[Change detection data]
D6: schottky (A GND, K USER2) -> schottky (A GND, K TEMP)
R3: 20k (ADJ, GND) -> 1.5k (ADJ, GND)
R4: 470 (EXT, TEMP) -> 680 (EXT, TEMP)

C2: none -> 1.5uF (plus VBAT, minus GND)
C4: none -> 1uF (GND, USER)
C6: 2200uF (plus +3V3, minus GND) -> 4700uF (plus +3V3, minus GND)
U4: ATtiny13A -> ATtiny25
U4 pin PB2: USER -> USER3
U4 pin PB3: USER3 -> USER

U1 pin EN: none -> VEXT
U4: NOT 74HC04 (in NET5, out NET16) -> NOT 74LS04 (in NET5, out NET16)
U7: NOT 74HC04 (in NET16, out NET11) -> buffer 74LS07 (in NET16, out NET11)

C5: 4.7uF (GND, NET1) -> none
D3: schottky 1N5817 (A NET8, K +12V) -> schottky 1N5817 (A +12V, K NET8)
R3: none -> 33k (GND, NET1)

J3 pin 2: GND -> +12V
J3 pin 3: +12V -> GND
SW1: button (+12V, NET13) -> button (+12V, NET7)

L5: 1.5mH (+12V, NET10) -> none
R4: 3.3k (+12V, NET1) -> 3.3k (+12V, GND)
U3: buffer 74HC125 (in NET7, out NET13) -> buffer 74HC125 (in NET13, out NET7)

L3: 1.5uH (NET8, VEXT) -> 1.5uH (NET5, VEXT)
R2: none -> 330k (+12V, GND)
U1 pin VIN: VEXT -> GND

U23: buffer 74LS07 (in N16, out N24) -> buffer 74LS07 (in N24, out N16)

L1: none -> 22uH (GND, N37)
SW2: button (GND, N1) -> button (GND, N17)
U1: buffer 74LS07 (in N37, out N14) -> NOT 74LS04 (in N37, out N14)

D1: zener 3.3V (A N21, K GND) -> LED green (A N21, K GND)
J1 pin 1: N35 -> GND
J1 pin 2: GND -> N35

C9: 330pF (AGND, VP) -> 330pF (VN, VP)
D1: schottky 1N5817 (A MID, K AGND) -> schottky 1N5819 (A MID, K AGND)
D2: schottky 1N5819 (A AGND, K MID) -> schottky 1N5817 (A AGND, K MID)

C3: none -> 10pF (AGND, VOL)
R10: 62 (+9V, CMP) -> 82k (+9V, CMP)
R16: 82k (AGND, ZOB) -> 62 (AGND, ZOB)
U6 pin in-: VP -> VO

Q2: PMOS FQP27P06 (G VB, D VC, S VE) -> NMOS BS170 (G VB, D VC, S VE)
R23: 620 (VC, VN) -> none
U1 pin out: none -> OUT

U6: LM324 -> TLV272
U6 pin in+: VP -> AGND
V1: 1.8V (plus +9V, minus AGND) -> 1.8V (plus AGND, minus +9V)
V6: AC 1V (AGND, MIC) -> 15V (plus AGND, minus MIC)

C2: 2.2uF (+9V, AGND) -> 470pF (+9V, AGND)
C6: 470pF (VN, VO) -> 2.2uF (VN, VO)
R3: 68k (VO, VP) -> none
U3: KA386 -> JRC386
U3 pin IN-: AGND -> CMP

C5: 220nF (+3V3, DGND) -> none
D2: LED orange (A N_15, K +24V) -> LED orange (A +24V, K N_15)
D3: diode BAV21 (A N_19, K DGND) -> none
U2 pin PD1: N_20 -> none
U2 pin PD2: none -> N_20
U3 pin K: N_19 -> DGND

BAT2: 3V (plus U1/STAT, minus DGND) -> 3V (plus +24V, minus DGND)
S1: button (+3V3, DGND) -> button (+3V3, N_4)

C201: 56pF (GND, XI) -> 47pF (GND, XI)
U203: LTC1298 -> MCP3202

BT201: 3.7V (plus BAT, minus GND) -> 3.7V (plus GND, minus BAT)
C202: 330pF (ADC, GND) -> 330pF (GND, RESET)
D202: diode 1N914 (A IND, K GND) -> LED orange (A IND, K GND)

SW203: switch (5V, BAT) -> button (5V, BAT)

__What to do__
For each line in the data, set it down again exactly.

__Completed task__
D6: schottky (A GND, K USER2) -> schottky (A GND, K TEMP)
R3: 20k (ADJ, GND) -> 1.5k (ADJ, GND)
R4: 470 (EXT, TEMP) -> 680 (EXT, TEMP)

C2: none -> 1.5uF (plus VBAT, minus GND)
C4: none -> 1uF (GND, USER)
C6: 2200uF (plus +3V3, minus GND) -> 4700uF (plus +3V3, minus GND)
U4: ATtiny13A -> ATtiny25
U4 pin PB2: USER -> USER3
U4 pin PB3: USER3 -> USER

U1 pin EN: none -> VEXT
U4: NOT 74HC04 (in NET5, out NET16) -> NOT 74LS04 (in NET5, out NET16)
U7: NOT 74HC04 (in NET16, out NET11) -> buffer 74LS07 (in NET16, out NET11)

C5: 4.7uF (GND, NET1) -> none
D3: schottky 1N5817 (A NET8, K +12V) -> schottky 1N5817 (A +12V, K NET8)
R3: none -> 33k (GND, NET1)

J3 pin 2: GND -> +12V
J3 pin 3: +12V -> GND
SW1: button (+12V, NET13) -> button (+12V, NET7)

L5: 1.5mH (+12V, NET10) -> none
R4: 3.3k (+12V, NET1) -> 3.3k (+12V, GND)
U3: buffer 74HC125 (in NET7, out NET13) -> buffer 74HC125 (in NET13, out NET7)

L3: 1.5uH (NET8, VEXT) -> 1.5uH (NET5, VEXT)
R2: none -> 330k (+12V, GND)
U1 pin VIN: VEXT -> GND

U23: buffer 74LS07 (in N16, out N24) -> buffer 74LS07 (in N24, out N16)

L1: none -> 22uH (GND, N37)
SW2: button (GND, N1) -> button (GND, N17)
U1: buffer 74LS07 (in N37, out N14) -> NOT 74LS04 (in N37, out N14)

D1: zener 3.3V (A N21, K GND) -> LED green (A N21, K GND)
J1 pin 1: N35 -> GND
J1 pin 2: GND -> N35

C9: 330pF (AGND, VP) -> 330pF (VN, VP)
D1: schottky 1N5817 (A MID, K AGND) -> schottky 1N5819 (A MID, K AGND)
D2: schottky 1N5819 (A AGND, K MID) -> schottky 1N5817 (A AGND, K MID)

C3: none -> 10pF (AGND, VOL)
R10: 62 (+9V, CMP) -> 82k (+9V, CMP)
R16: 82k (AGND, ZOB) -> 62 (AGND, ZOB)
U6 pin in-: VP -> VO

Q2: PMOS FQP27P06 (G VB, D VC, S VE) -> NMOS BS170 (G VB, D VC, S VE)
R23: 620 (VC, VN) -> none
U1 pin out: none -> OUT

U6: LM324 -> TLV272
U6 pin in+: VP -> AGND
V1: 1.8V (plus +9V, minus AGND) -> 1.8V (plus AGND, minus +9V)
V6: AC 1V (AGND, MIC) -> 15V (plus AGND, minus MIC)

C2: 2.2uF (+9V, AGND) -> 470pF (+9V, AGND)
C6: 470pF (VN, VO) -> 2.2uF (VN, VO)
R3: 68k (VO, VP) -> none
U3: KA386 -> JRC386
U3 pin IN-: AGND -> CMP

C5: 220nF (+3V3, DGND) -> none
D2: LED orange (A N_15, K +24V) -> LED orange (A +24V, K N_15)
D3: diode BAV21 (A N_19, K DGND) -> none
U2 pin PD1: N_20 -> none
U2 pin PD2: none -> N_20
U3 pin K: N_19 -> DGND

BAT2: 3V (plus U1/STAT, minus DGND) -> 3V (plus +24V, minus DGND)
S1: button (+3V3, DGND) -> button (+3V3, N_4)

C201: 56pF (GND, XI) -> 47pF (GND, XI)
U203: LTC1298 -> MCP3202

BT201: 3.7V (plus BAT, minus GND) -> 3.7V (plus GND, minus BAT)
C202: 330pF (ADC, GND) -> 330pF (GND, RESET)
D202: diode 1N914 (A IND, K GND) -> LED orange (A IND, K GND)

SW203: switch (5V, BAT) -> button (5V, BAT)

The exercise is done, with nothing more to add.